Records provided below:

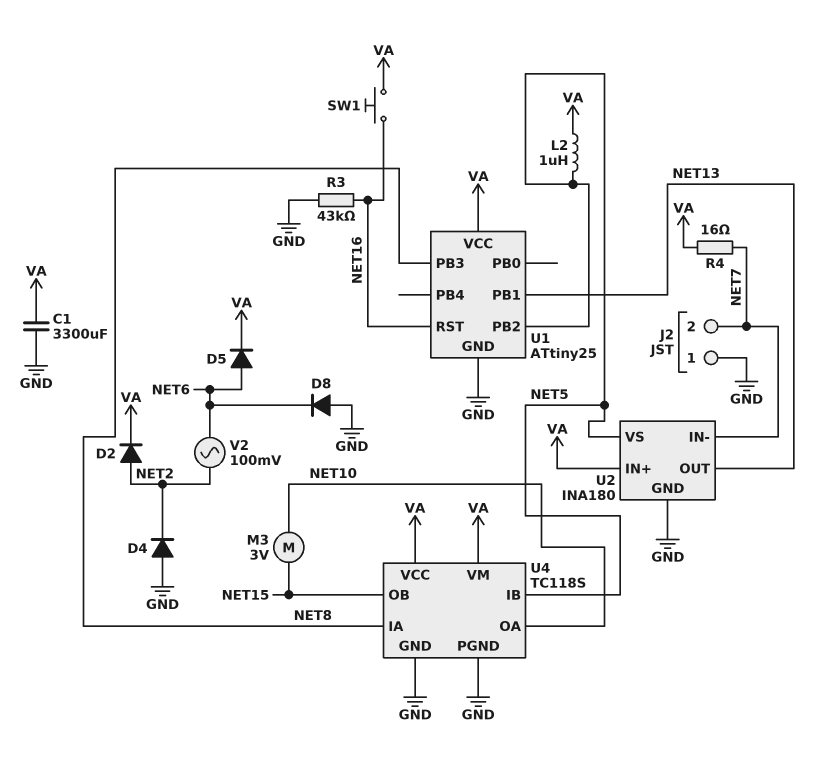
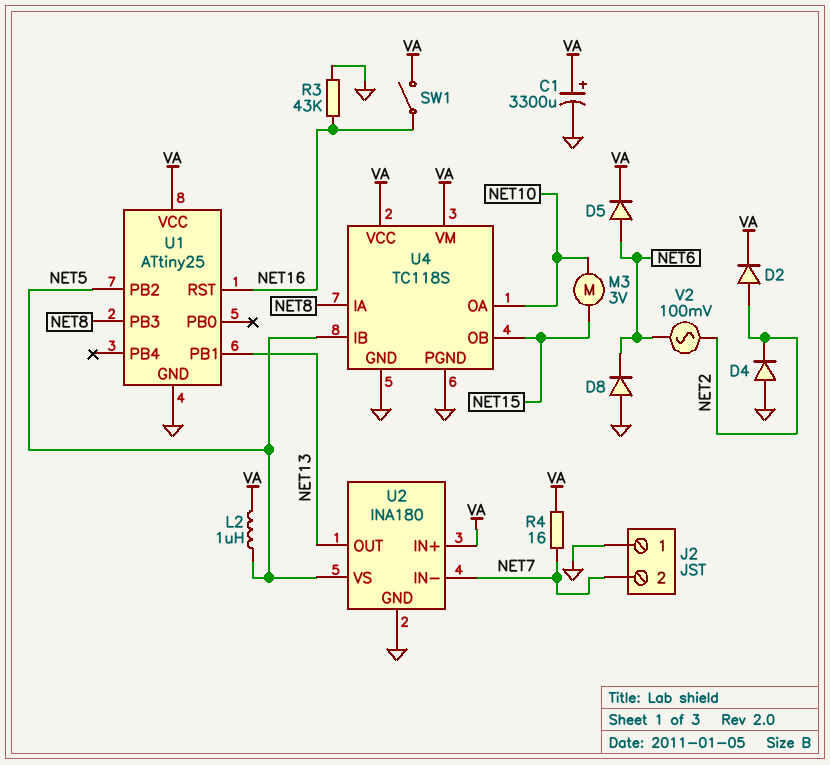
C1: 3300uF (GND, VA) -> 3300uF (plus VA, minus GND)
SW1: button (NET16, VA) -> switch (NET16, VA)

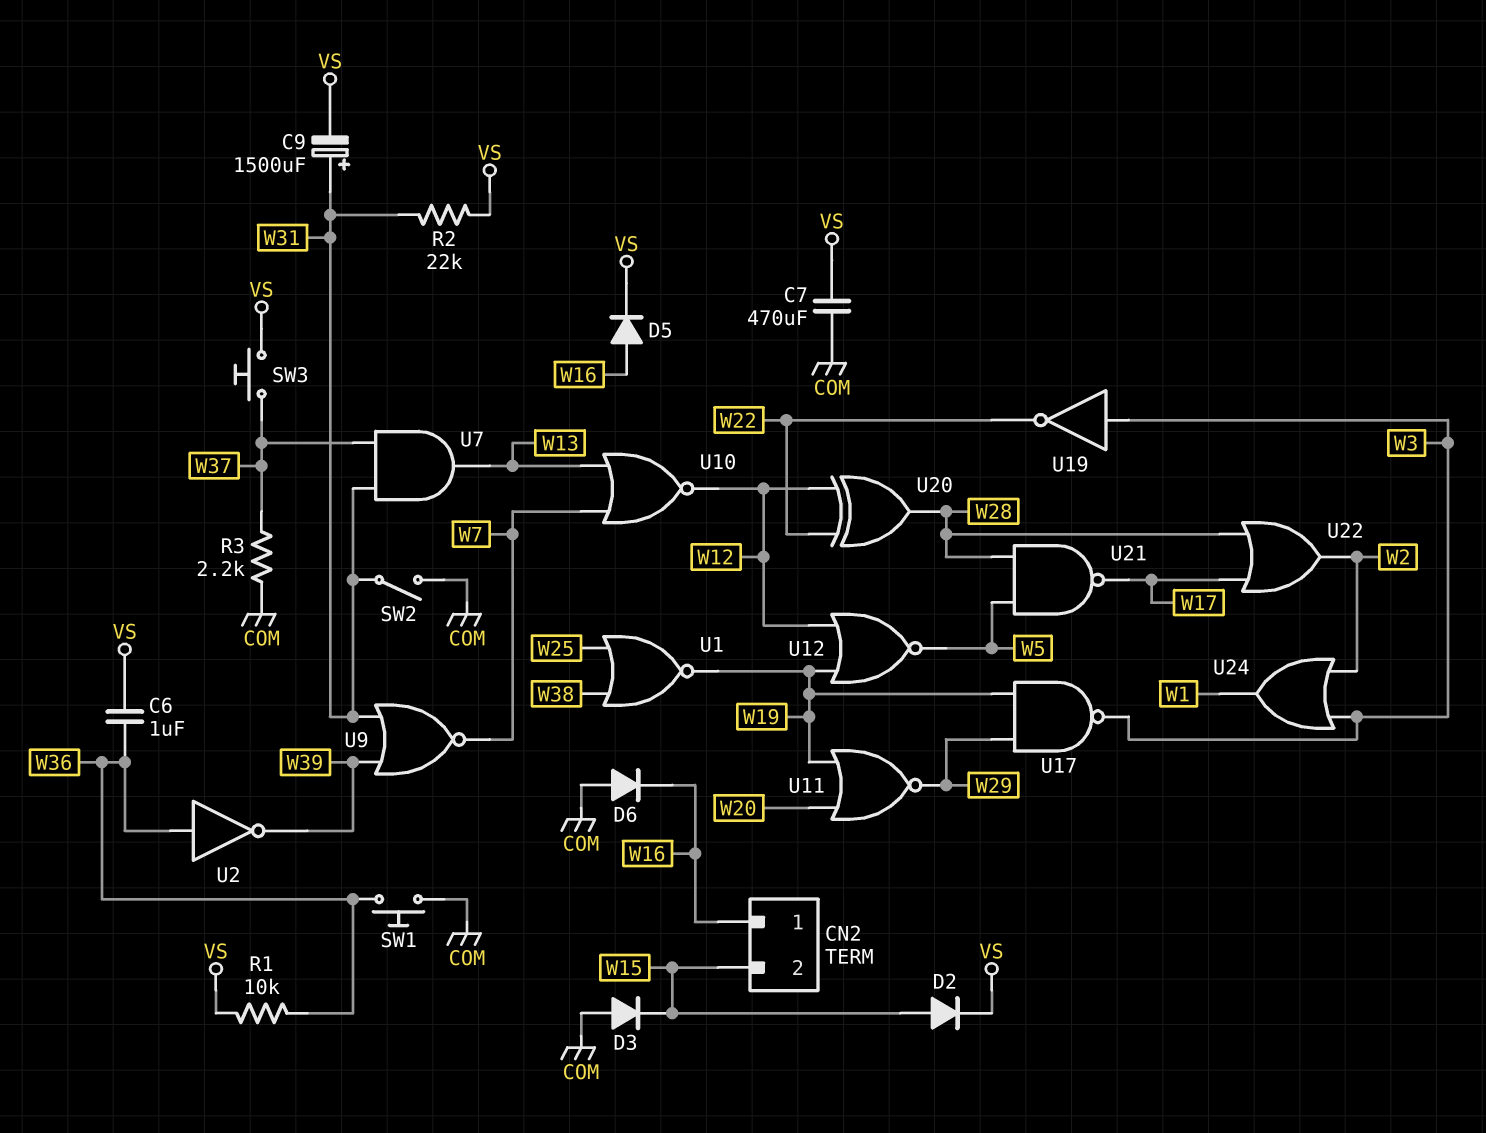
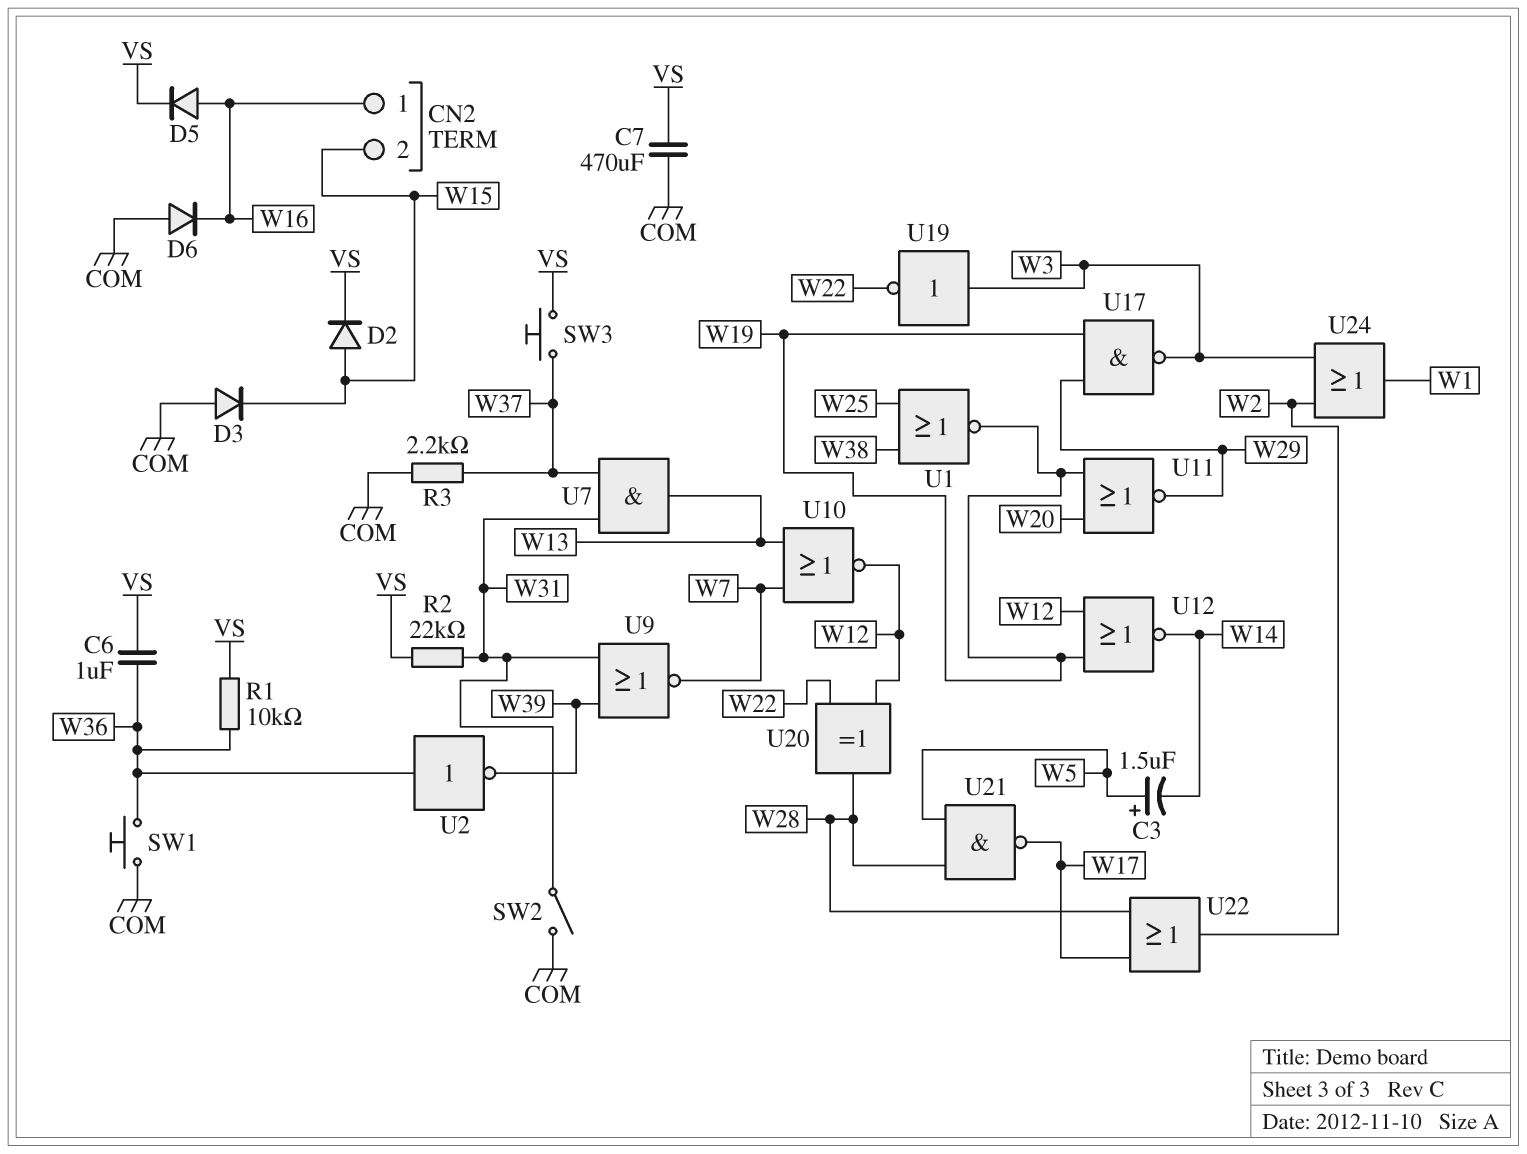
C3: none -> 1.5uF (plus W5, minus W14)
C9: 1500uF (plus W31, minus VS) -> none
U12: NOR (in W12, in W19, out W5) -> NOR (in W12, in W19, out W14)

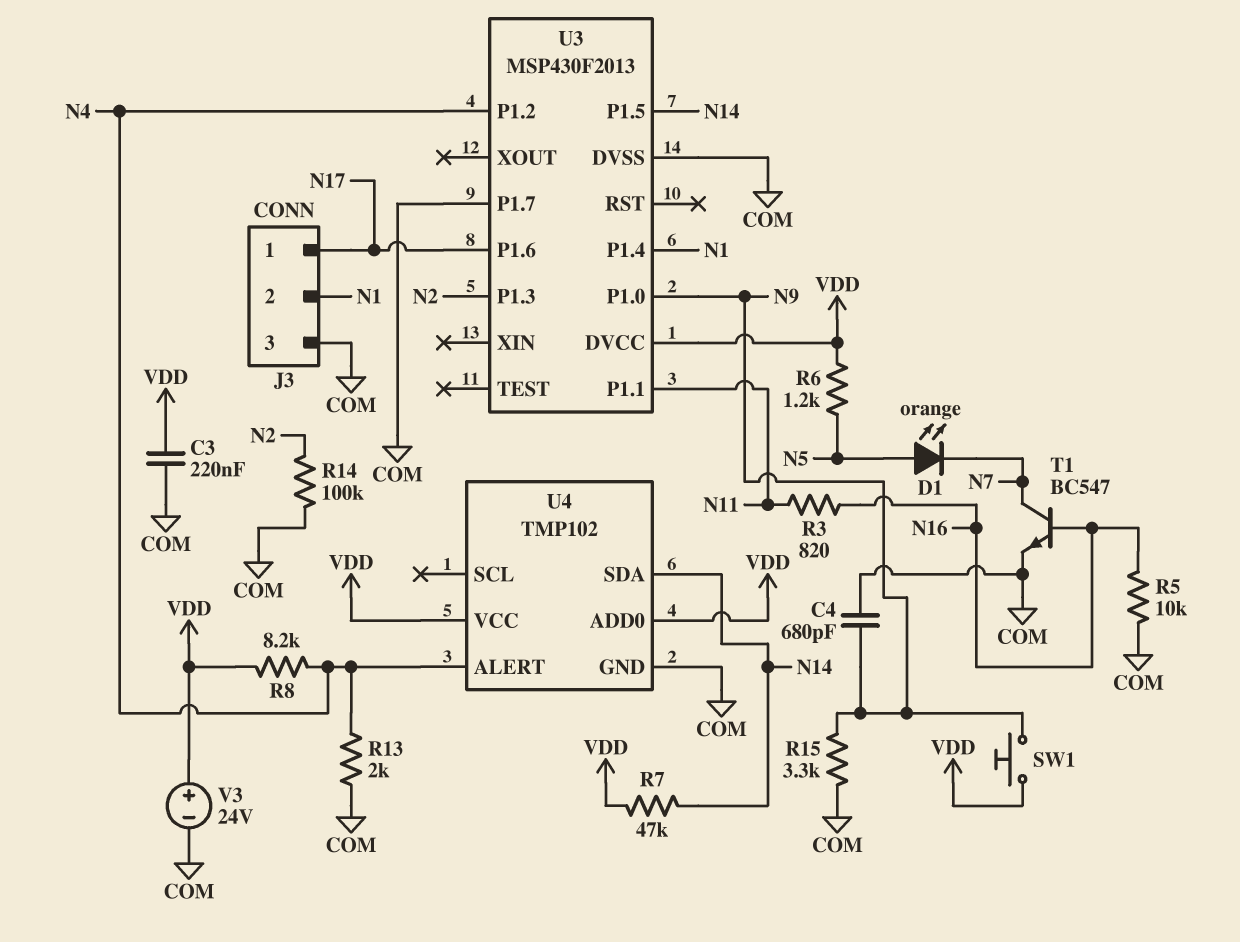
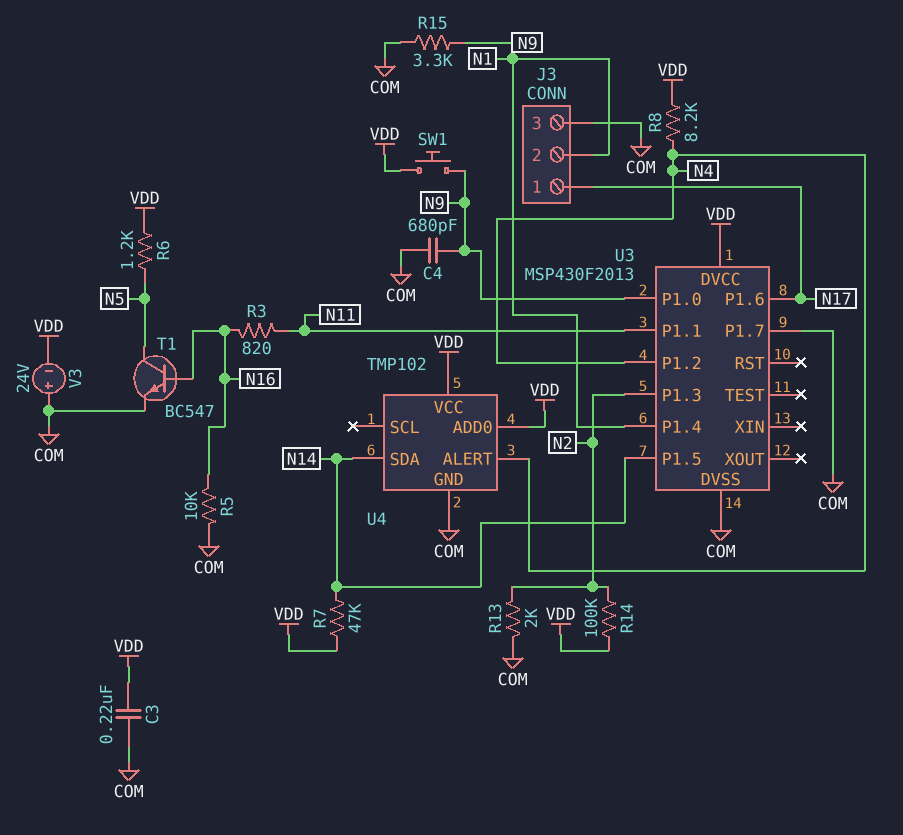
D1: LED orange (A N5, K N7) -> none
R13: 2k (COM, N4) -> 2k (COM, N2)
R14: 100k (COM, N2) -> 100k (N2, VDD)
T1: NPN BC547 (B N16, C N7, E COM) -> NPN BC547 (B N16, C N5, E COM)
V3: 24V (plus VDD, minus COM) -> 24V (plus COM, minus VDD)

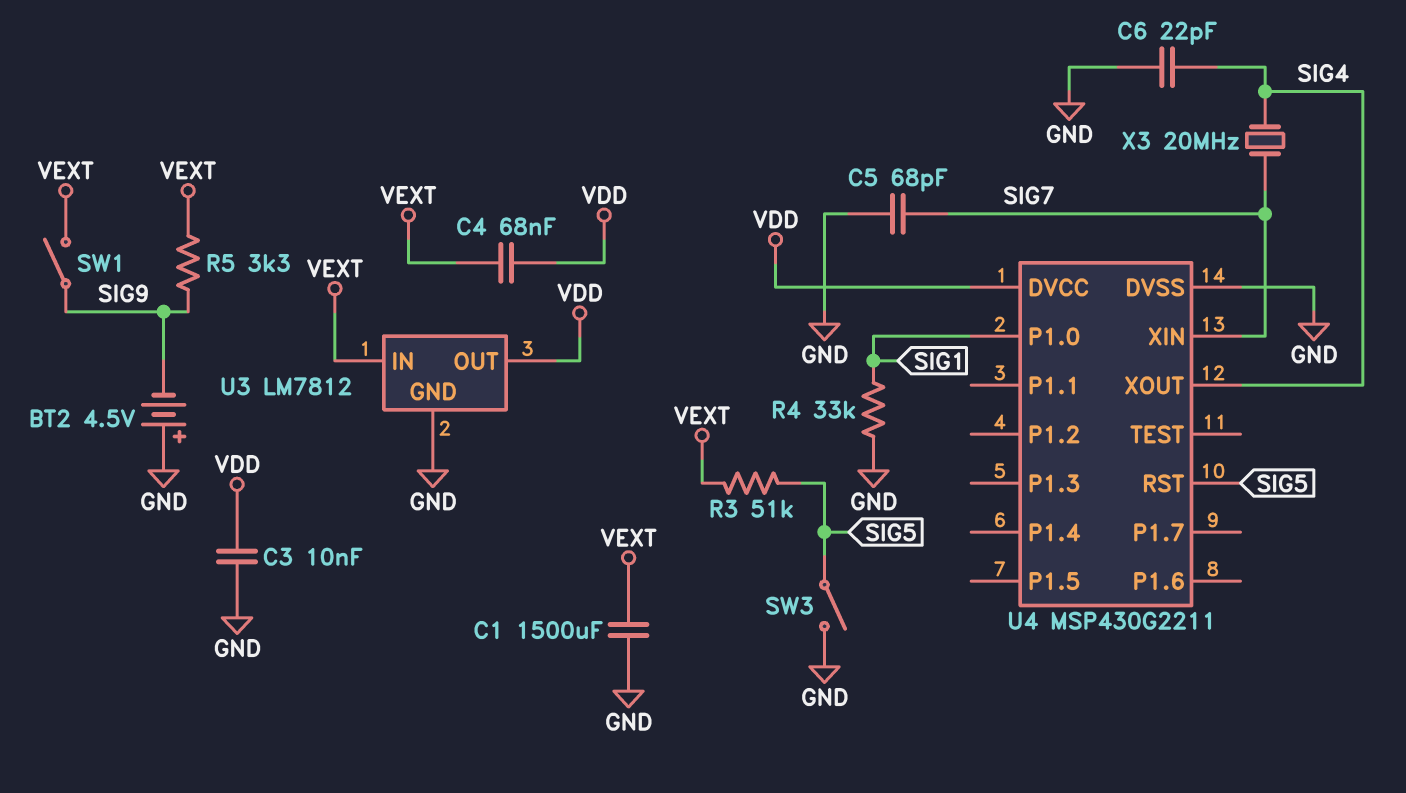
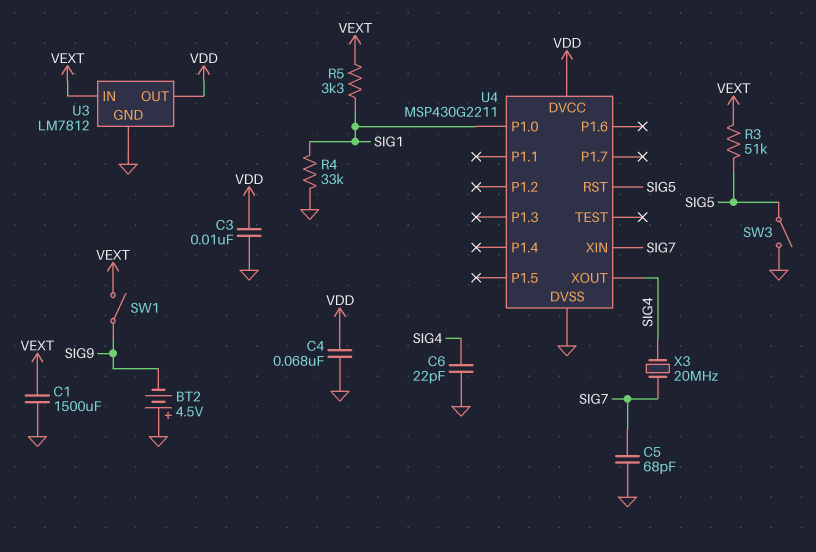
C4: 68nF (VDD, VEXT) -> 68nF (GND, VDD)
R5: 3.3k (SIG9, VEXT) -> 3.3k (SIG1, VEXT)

End of Records provided.

Task to complete –
Transcribe each entry above without alteration, but keep the pictures out.

Answer area –
C1: 3300uF (GND, VA) -> 3300uF (plus VA, minus GND)
SW1: button (NET16, VA) -> switch (NET16, VA)

C3: none -> 1.5uF (plus W5, minus W14)
C9: 1500uF (plus W31, minus VS) -> none
U12: NOR (in W12, in W19, out W5) -> NOR (in W12, in W19, out W14)

D1: LED orange (A N5, K N7) -> none
R13: 2k (COM, N4) -> 2k (COM, N2)
R14: 100k (COM, N2) -> 100k (N2, VDD)
T1: NPN BC547 (B N16, C N7, E COM) -> NPN BC547 (B N16, C N5, E COM)
V3: 24V (plus VDD, minus COM) -> 24V (plus COM, minus VDD)

C4: 68nF (VDD, VEXT) -> 68nF (GND, VDD)
R5: 3.3k (SIG9, VEXT) -> 3.3k (SIG1, VEXT)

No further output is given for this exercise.